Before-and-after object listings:
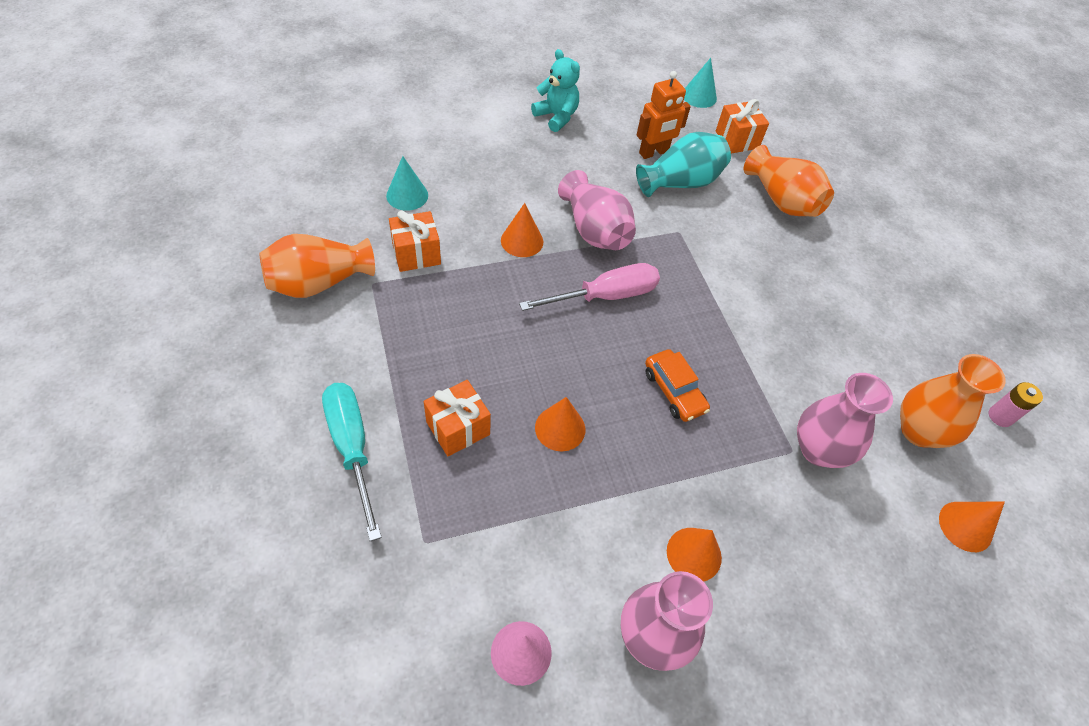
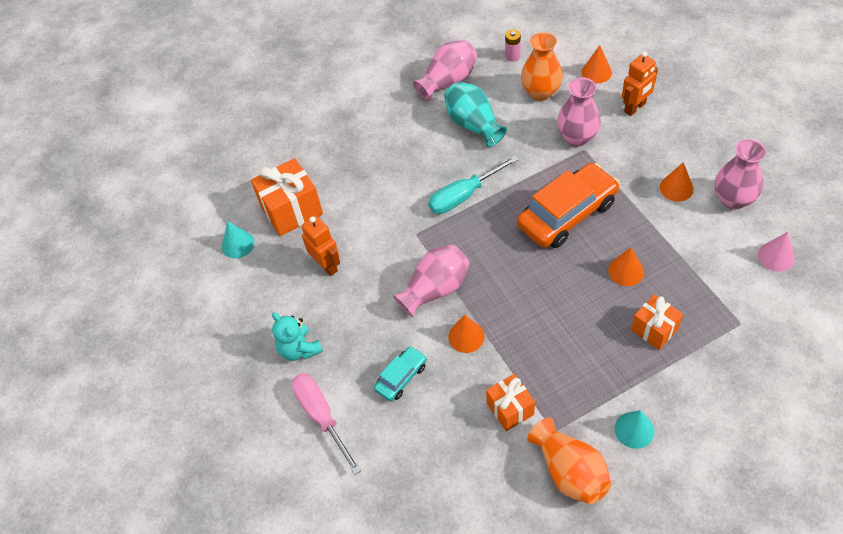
camera: 90 degrees left, 0 degrees up
turquoise screwdriver [322,383,382,541] -> turquoise screwdriver moved to [428,156,519,214]
turquoise cone [386,156,428,211] -> turquoise cone moved to [615,410,655,449]
pink screwdriver [519,263,660,311] -> pink screwdriver moved to [291,373,362,475]
turquoise teddy bear [531,49,580,132] -> turquoise teddy bear turned 75 degrees counterclockwise [272,312,323,361]
turquoise vase [636,132,731,197] -> turquoise vase moved to [444,82,507,147]
orange car [645,349,710,422] -> orange car [517,163,620,248], size x1.98
orange gift [716,99,769,153] -> orange gift [251,158,323,236], size x1.60
orange vase [744,145,834,217] -> none
none -> turquoise car [374,346,427,401]
none -> pink vase [413,40,477,101]
none -> orange robot [622,51,658,116]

TASK DESCRIPTION:
Leaving out any images, restate every record word for word.

RESPONSE BOX:
camera: 90 degrees left, 0 degrees up
turquoise screwdriver [322,383,382,541] -> turquoise screwdriver moved to [428,156,519,214]
turquoise cone [386,156,428,211] -> turquoise cone moved to [615,410,655,449]
pink screwdriver [519,263,660,311] -> pink screwdriver moved to [291,373,362,475]
turquoise teddy bear [531,49,580,132] -> turquoise teddy bear turned 75 degrees counterclockwise [272,312,323,361]
turquoise vase [636,132,731,197] -> turquoise vase moved to [444,82,507,147]
orange car [645,349,710,422] -> orange car [517,163,620,248], size x1.98
orange gift [716,99,769,153] -> orange gift [251,158,323,236], size x1.60
orange vase [744,145,834,217] -> none
none -> turquoise car [374,346,427,401]
none -> pink vase [413,40,477,101]
none -> orange robot [622,51,658,116]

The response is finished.